:: Input records ::

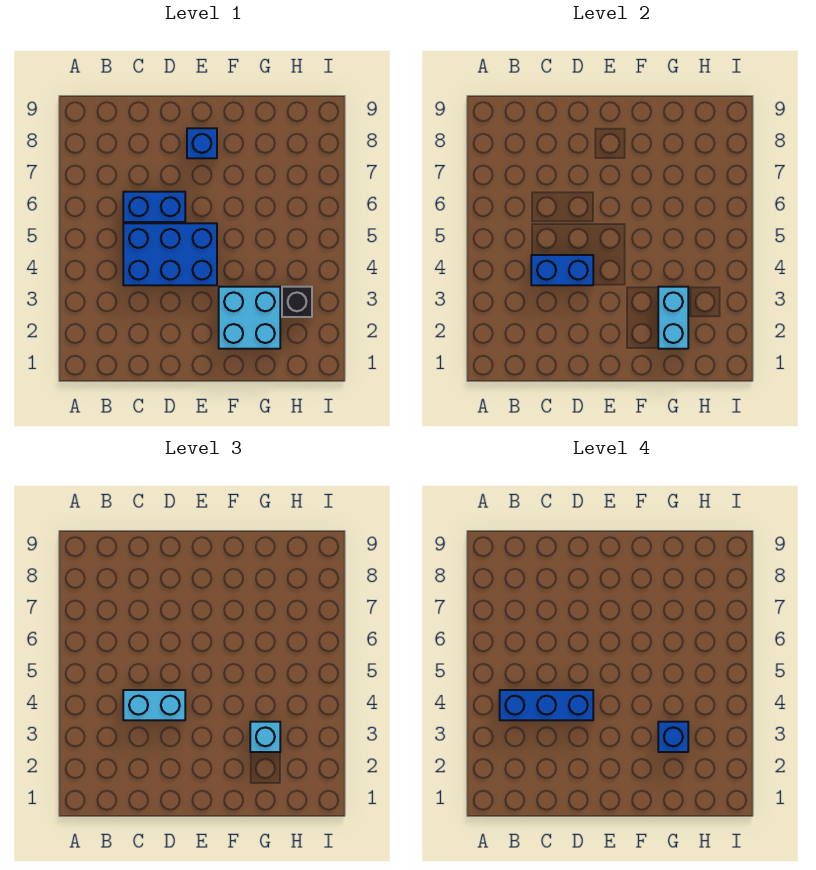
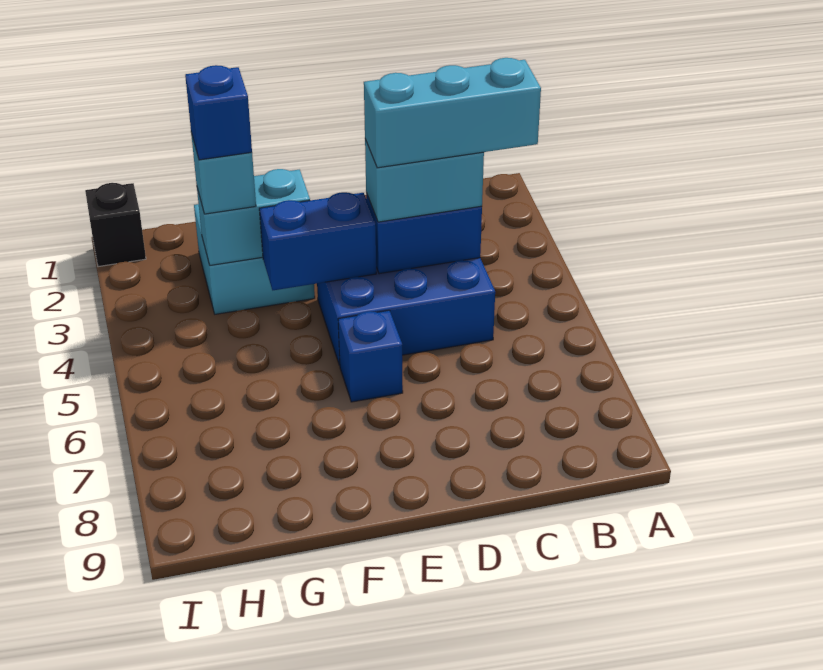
blue brick B4:D4 level 4 -> cyan brick B4:D4 level 4
blue brick C6:D6 level 1 -> blue brick E4:F4 level 2
blue brick E8 level 1 -> blue brick E6 level 1
cyan brick G2:G3 level 2 -> cyan brick F3:G3 level 2
black brick H3 level 1 -> black brick I1 level 1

:::

**Exercise instructions**
Count the lines in the preceding entries that contain the string "cyan", and state only the resulting number.

**Exercise response**
2